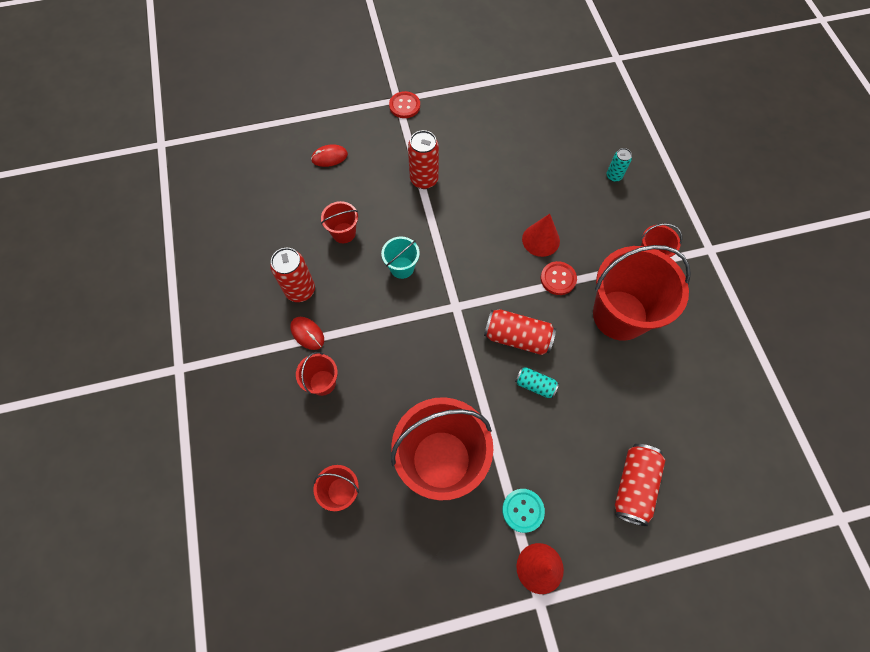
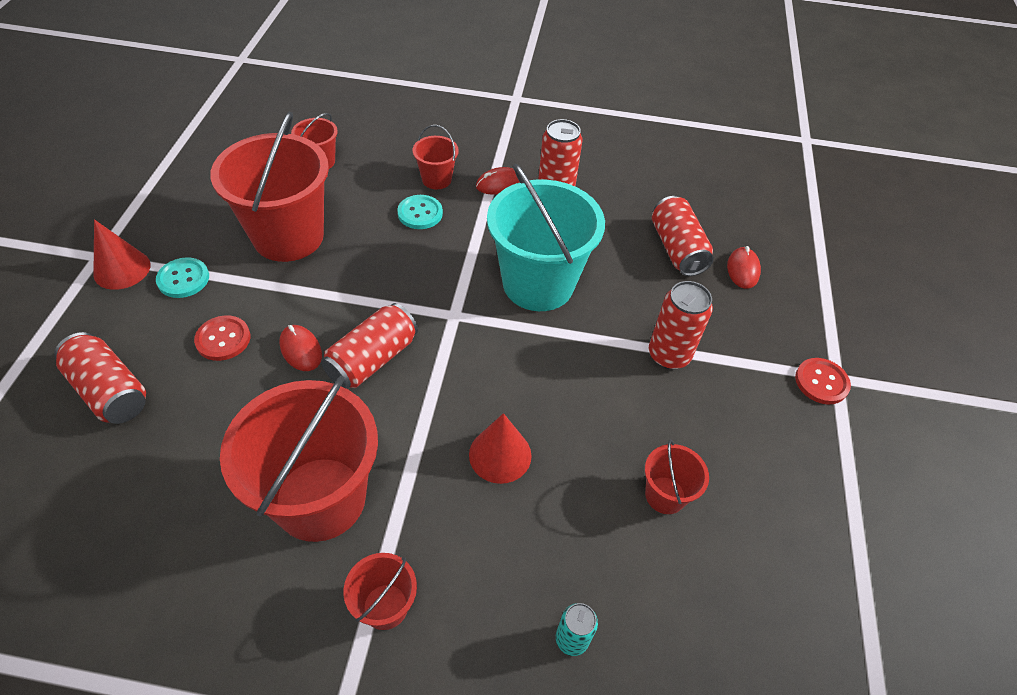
camera: 110 degrees right, 15 degrees down
(326, 197) = (677, 249): none -> red can
(344, 233) = (615, 248): red bucket -> red bucket (665, 495)
(368, 375) = (420, 213): none -> turquoise button
(402, 267) = (538, 284): turquoise bucket -> turquoise bucket, size x2.16
(535, 385) = (301, 350): turquoise can -> red mouse
(558, 279) = (425, 446): red button -> red button (223, 339)

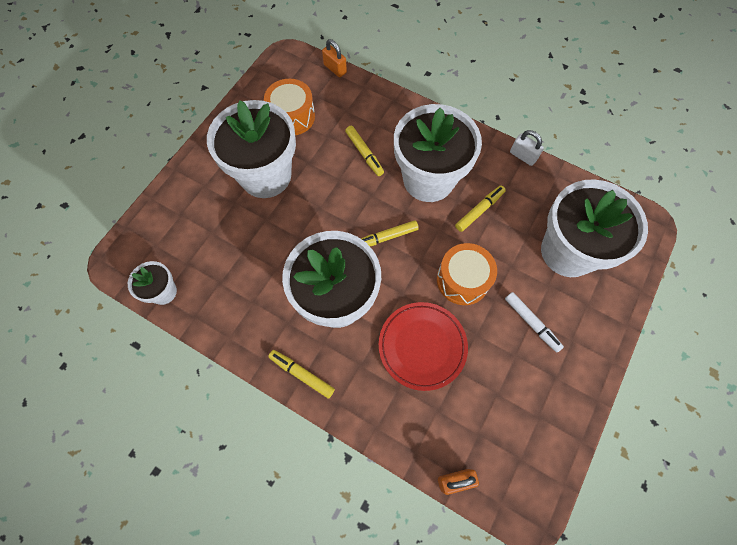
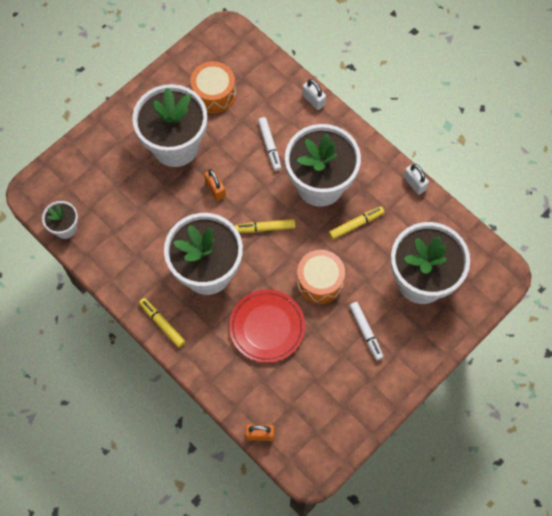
camera: 15 degrees right, 0 degrees up
(335, 69) = (267, 54): orange padlock -> orange padlock (215, 189)
(364, 153) = (269, 146): yellow marker -> white marker
(394, 100) = (313, 100): none -> white padlock

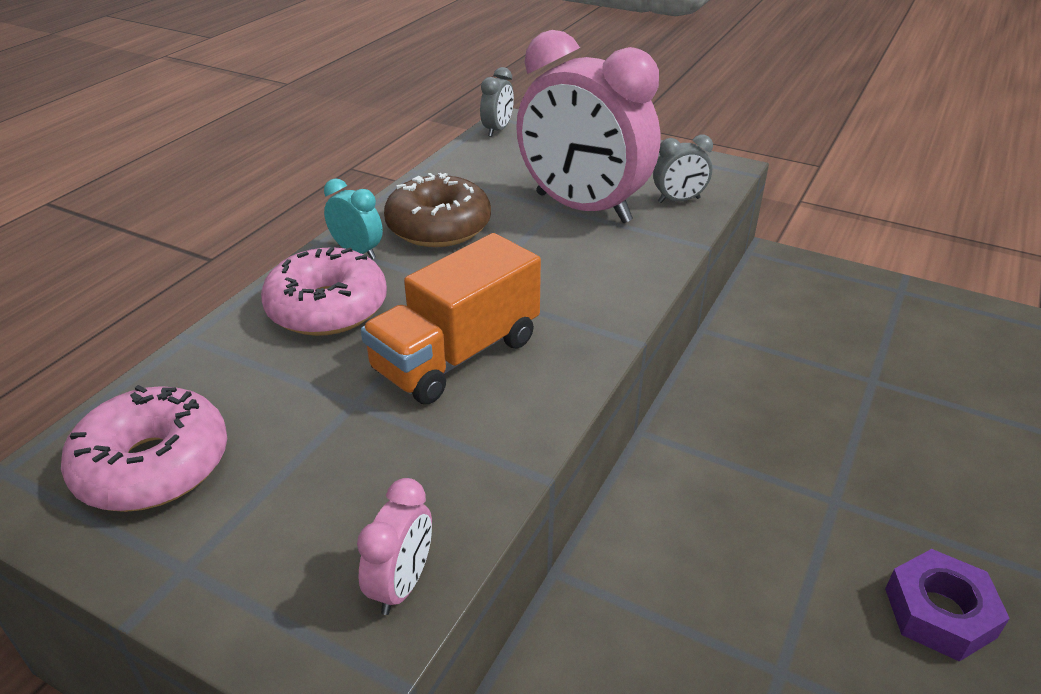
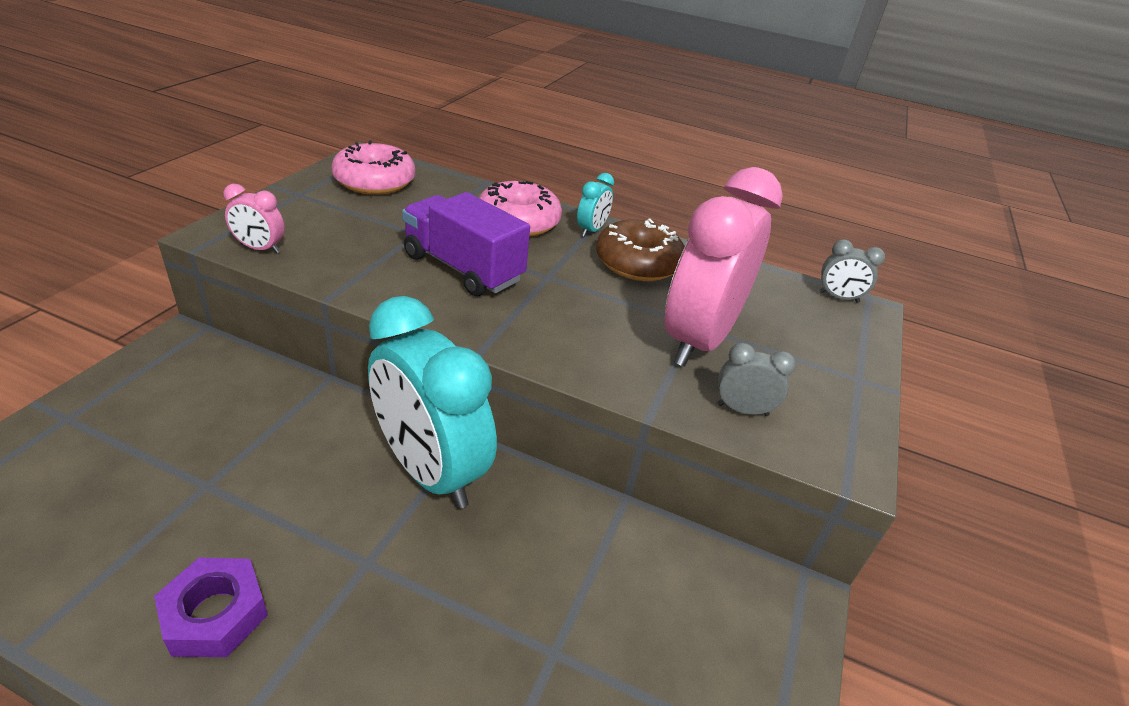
camera: 80 degrees right, 0 degrees up
(456, 355) = (463, 268): orange truck -> purple truck
(679, 200) = (742, 410): grey clock -> grey clock turned 120 degrees clockwise
(704, 460) = (430, 471): none -> turquoise clock

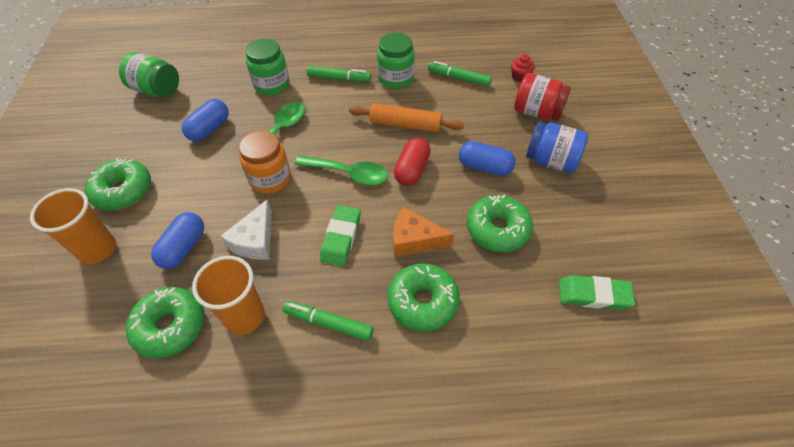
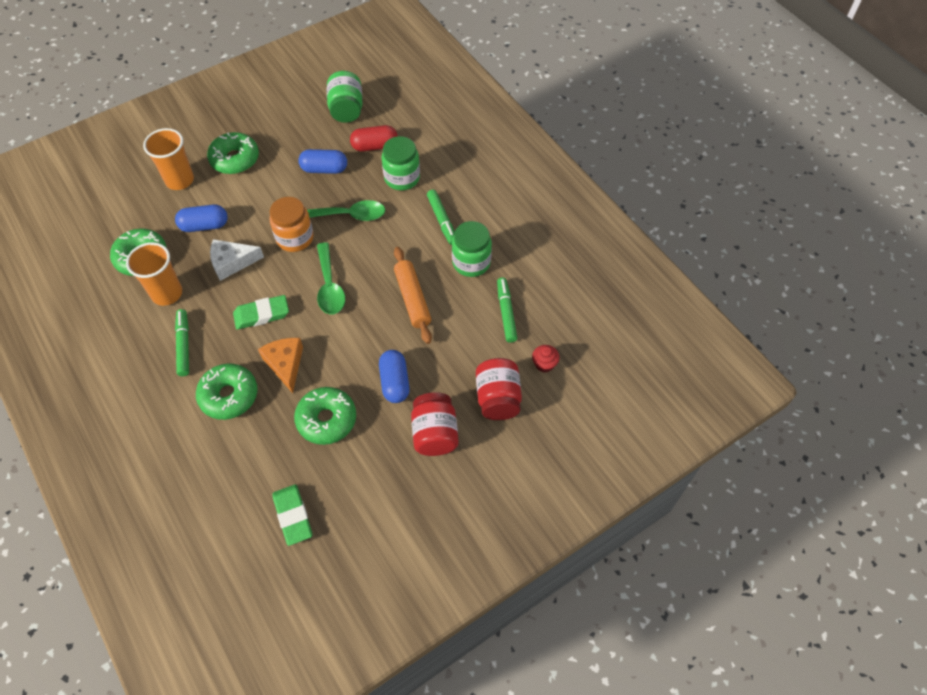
camera: 60 degrees right, 5 degrees up
(412, 170) = (359, 329): red capsule -> red capsule (374, 146)
(551, 161) = (434, 433): blue jar -> red jar

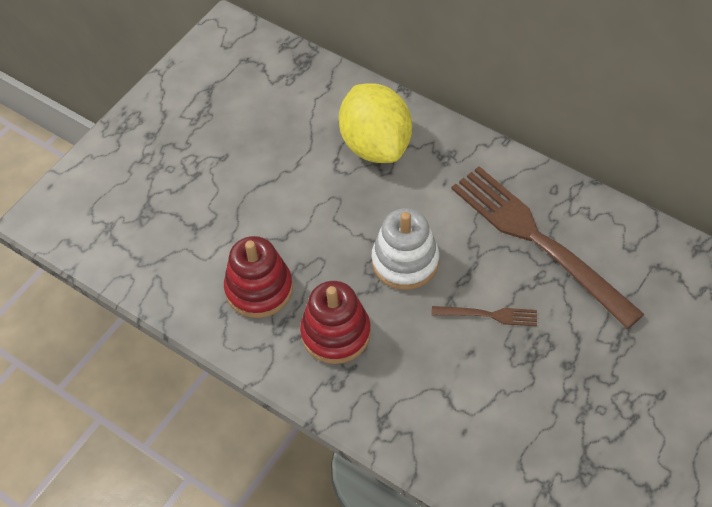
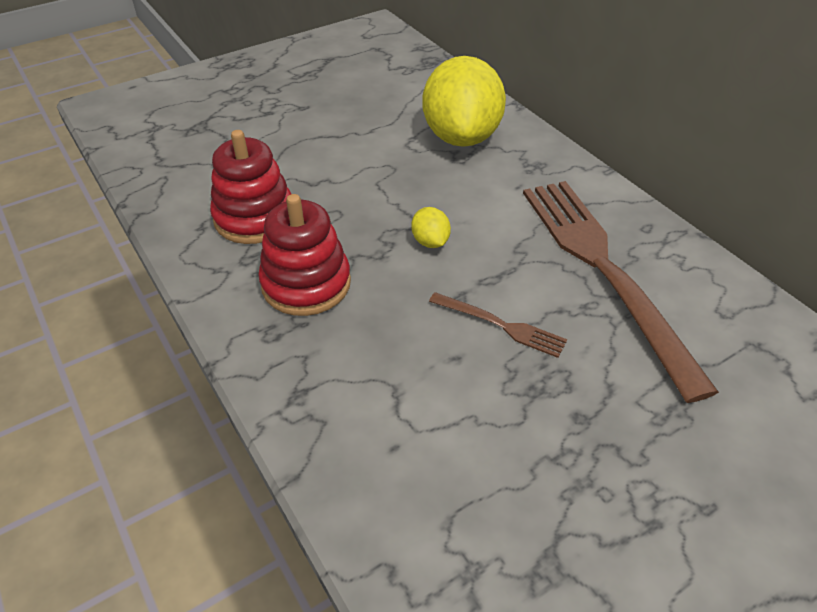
camera: 20 degrees right, 10 degrees down
(405, 262) = (430, 242): white stacking toy -> yellow lemon

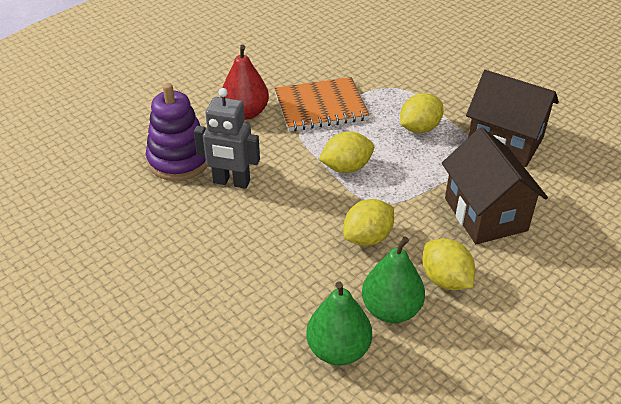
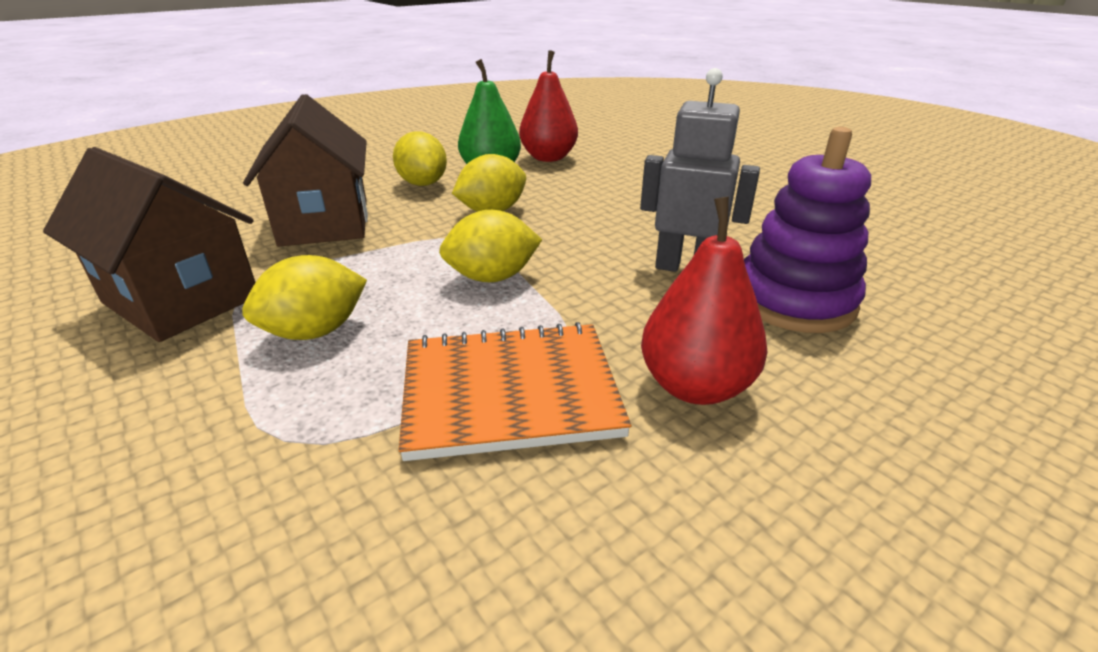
camera: 175 degrees left, 10 degrees down
(338, 350) = (548, 158): green pear -> red pear

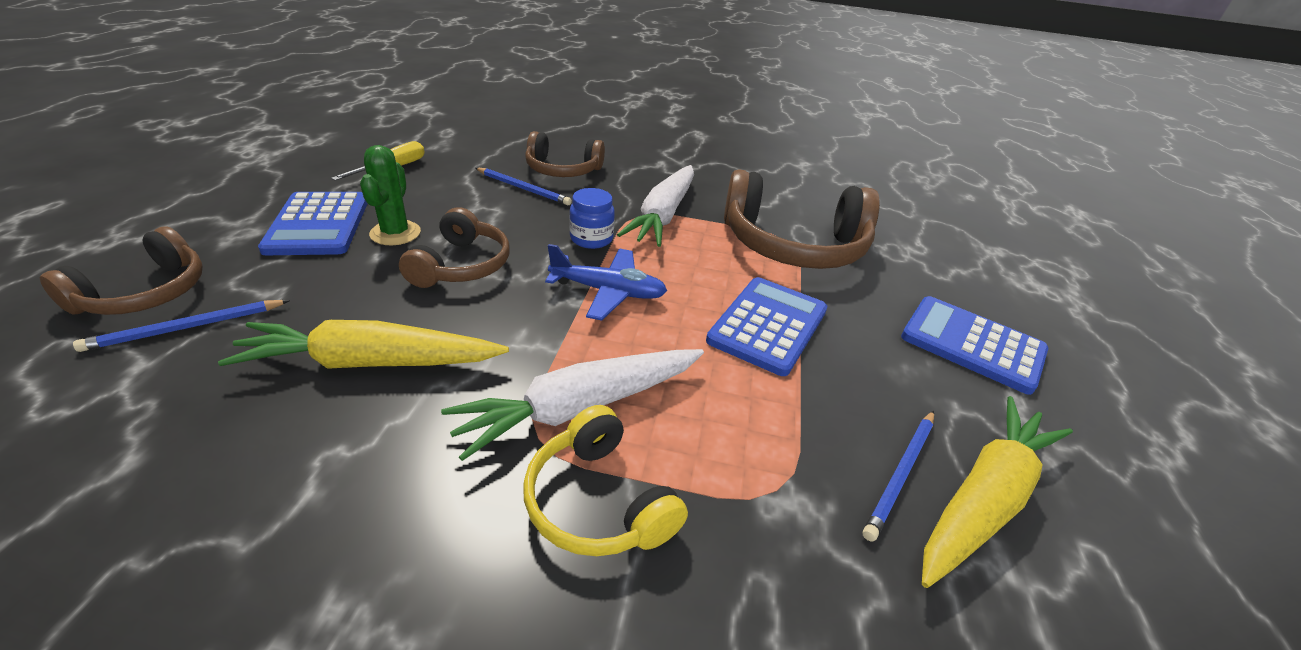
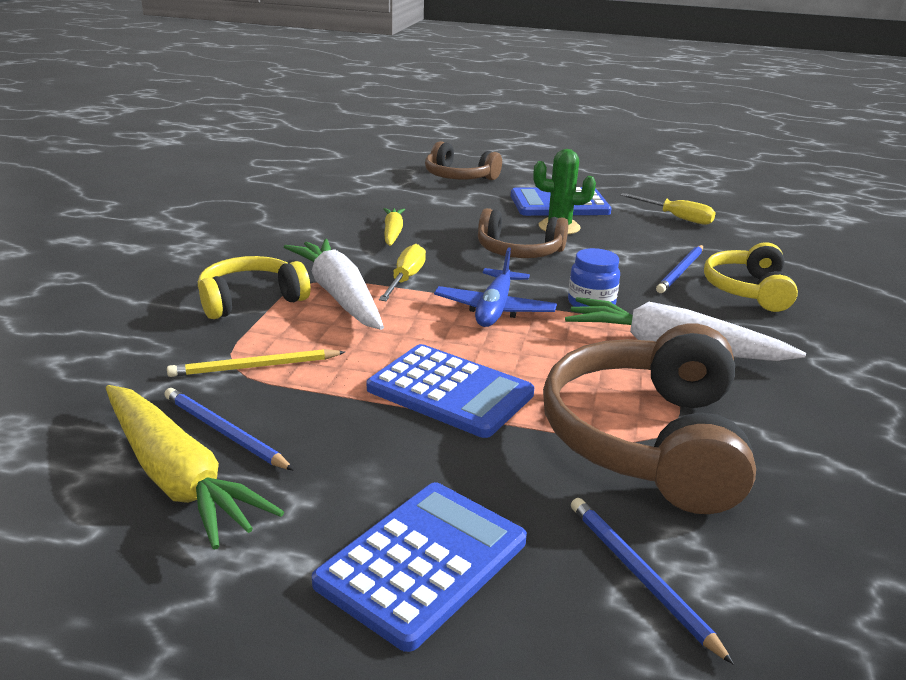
camera: 95 degrees right, 10 degrees down
(187, 328) = (426, 189): blue pencil -> blue pencil (640, 577)
(370, 362) = (392, 233): yellow carrot -> yellow carrot, size x0.55
(533, 350) = (405, 279): none -> yellow screwdriver
(562, 170) = (747, 290): brown headphones -> yellow headphones
(773, 468) = (255, 367): none -> yellow pencil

========

* The problem:
Copy the listing exactly. Leave the pictures out.

* Result for this task:
camera: 110 degrees right, 15 degrees down
(326, 197) = (677, 249): none -> red can
(344, 233) = (615, 248): red bucket -> red bucket (665, 495)
(368, 375) = (420, 213): none -> turquoise button
(402, 267) = (538, 284): turquoise bucket -> turquoise bucket, size x2.16
(535, 385) = (301, 350): turquoise can -> red mouse
(558, 279) = (425, 446): red button -> red button (223, 339)

camera: 15 degrees right, 0 degrees up
(335, 69) = (267, 54): orange padlock -> orange padlock (215, 189)
(364, 153) = (269, 146): yellow marker -> white marker
(394, 100) = (313, 100): none -> white padlock

camera: 80 degrees right, 0 degrees up
(456, 355) = (463, 268): orange truck -> purple truck
(679, 200) = (742, 410): grey clock -> grey clock turned 120 degrees clockwise
(704, 460) = (430, 471): none -> turquoise clock

camera: 60 degrees right, 5 degrees up
(412, 170) = (359, 329): red capsule -> red capsule (374, 146)
(551, 161) = (434, 433): blue jar -> red jar

camera: 20 degrees right, 10 degrees down
(405, 262) = (430, 242): white stacking toy -> yellow lemon

camera: 175 degrees left, 10 degrees down
(338, 350) = (548, 158): green pear -> red pear

camera: 95 degrees right, 10 degrees down
(187, 328) = (426, 189): blue pencil -> blue pencil (640, 577)
(370, 362) = (392, 233): yellow carrot -> yellow carrot, size x0.55
(533, 350) = (405, 279): none -> yellow screwdriver
(562, 170) = (747, 290): brown headphones -> yellow headphones
(773, 468) = (255, 367): none -> yellow pencil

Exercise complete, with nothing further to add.